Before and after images
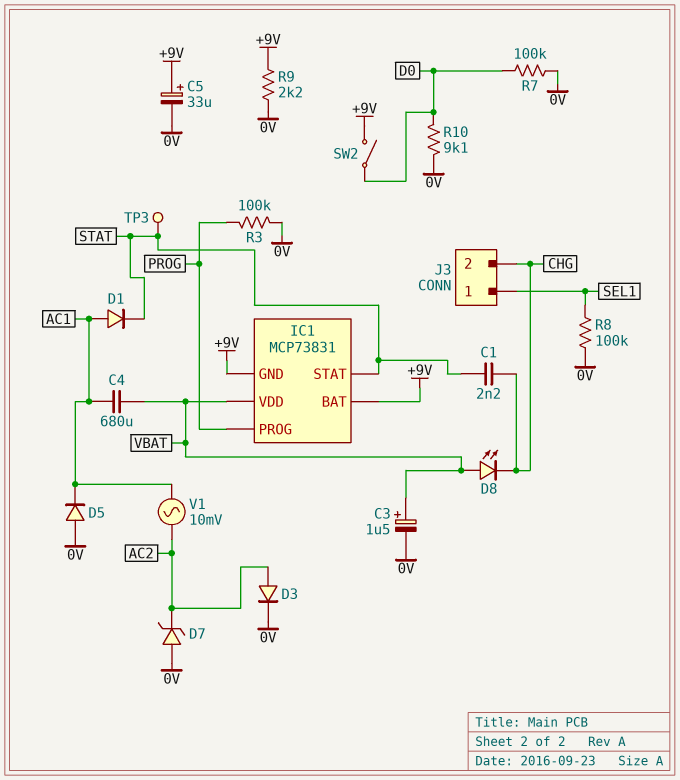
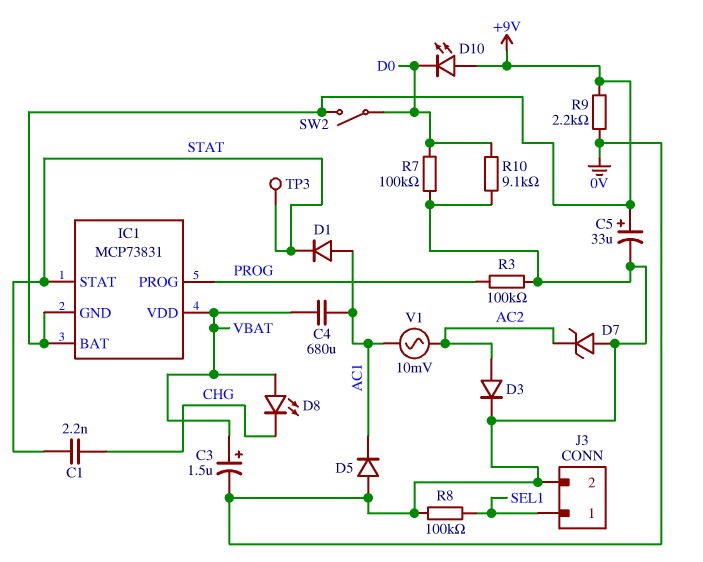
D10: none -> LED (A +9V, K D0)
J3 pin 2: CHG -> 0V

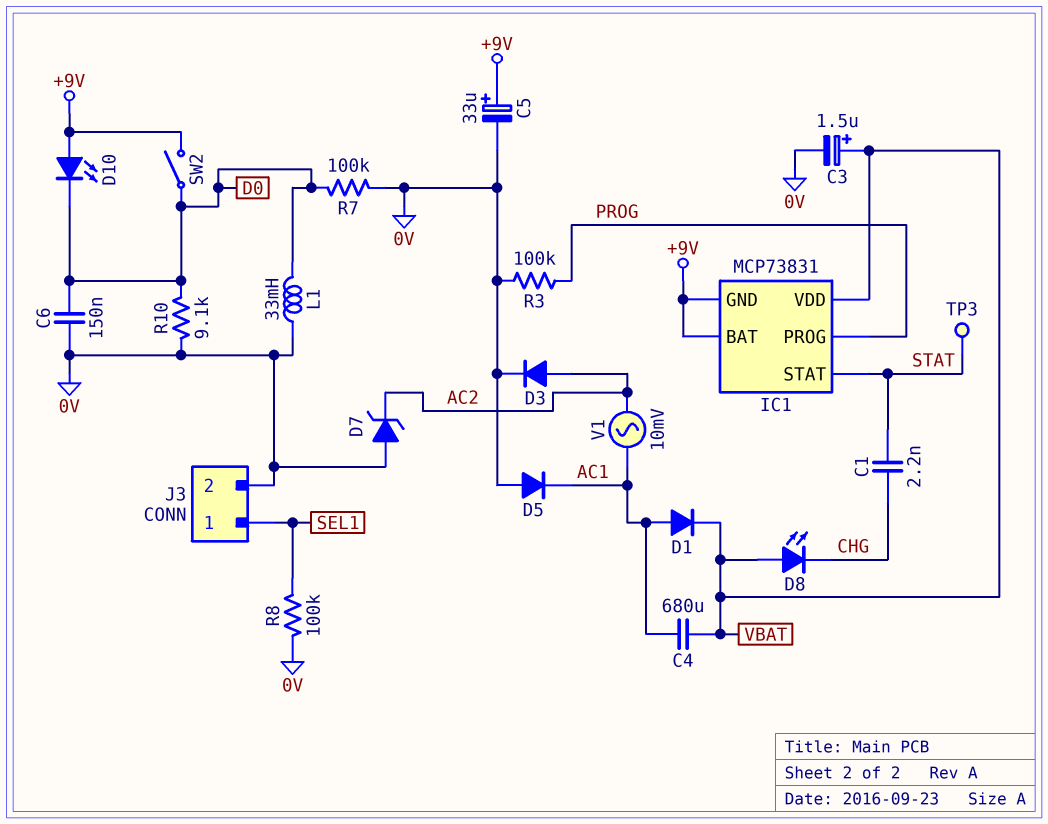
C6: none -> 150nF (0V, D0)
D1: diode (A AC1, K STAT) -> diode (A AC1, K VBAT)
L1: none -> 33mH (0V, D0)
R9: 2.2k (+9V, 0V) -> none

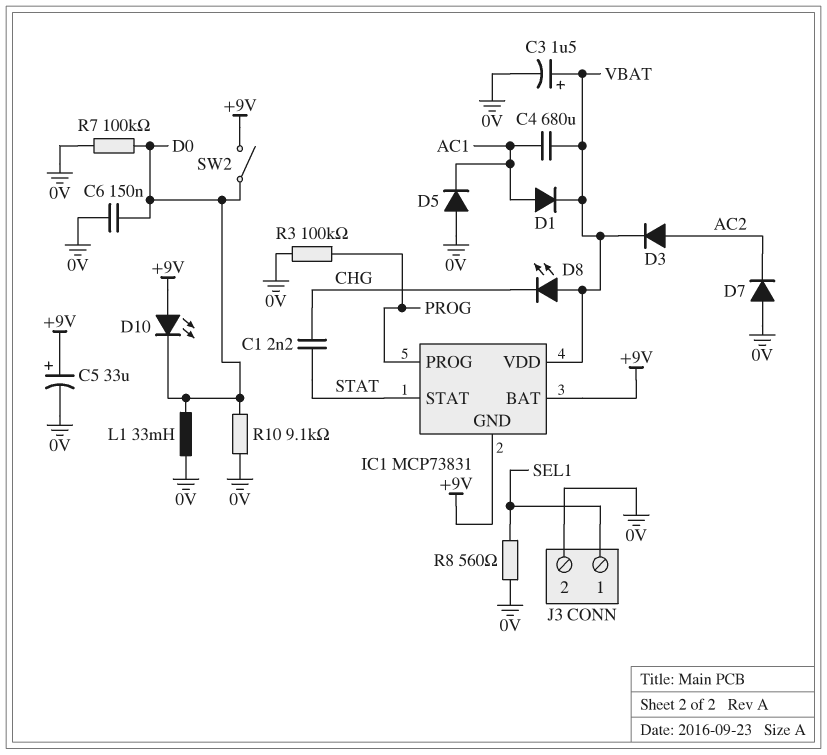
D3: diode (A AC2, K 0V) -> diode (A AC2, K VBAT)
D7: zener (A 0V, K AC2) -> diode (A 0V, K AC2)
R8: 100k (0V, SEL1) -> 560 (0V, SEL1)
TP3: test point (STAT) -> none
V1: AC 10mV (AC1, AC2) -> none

PROBLEM DETAILS
Starting at the line above that holds "C6: none -> 150nF (0V, D0)", repeat every line exactly down to and including the line that holds "TP3: test point (STAT) -> none", then stop. Do not carry over any pictures.

RESULT
C6: none -> 150nF (0V, D0)
D1: diode (A AC1, K STAT) -> diode (A AC1, K VBAT)
L1: none -> 33mH (0V, D0)
R9: 2.2k (+9V, 0V) -> none

D3: diode (A AC2, K 0V) -> diode (A AC2, K VBAT)
D7: zener (A 0V, K AC2) -> diode (A 0V, K AC2)
R8: 100k (0V, SEL1) -> 560 (0V, SEL1)
TP3: test point (STAT) -> none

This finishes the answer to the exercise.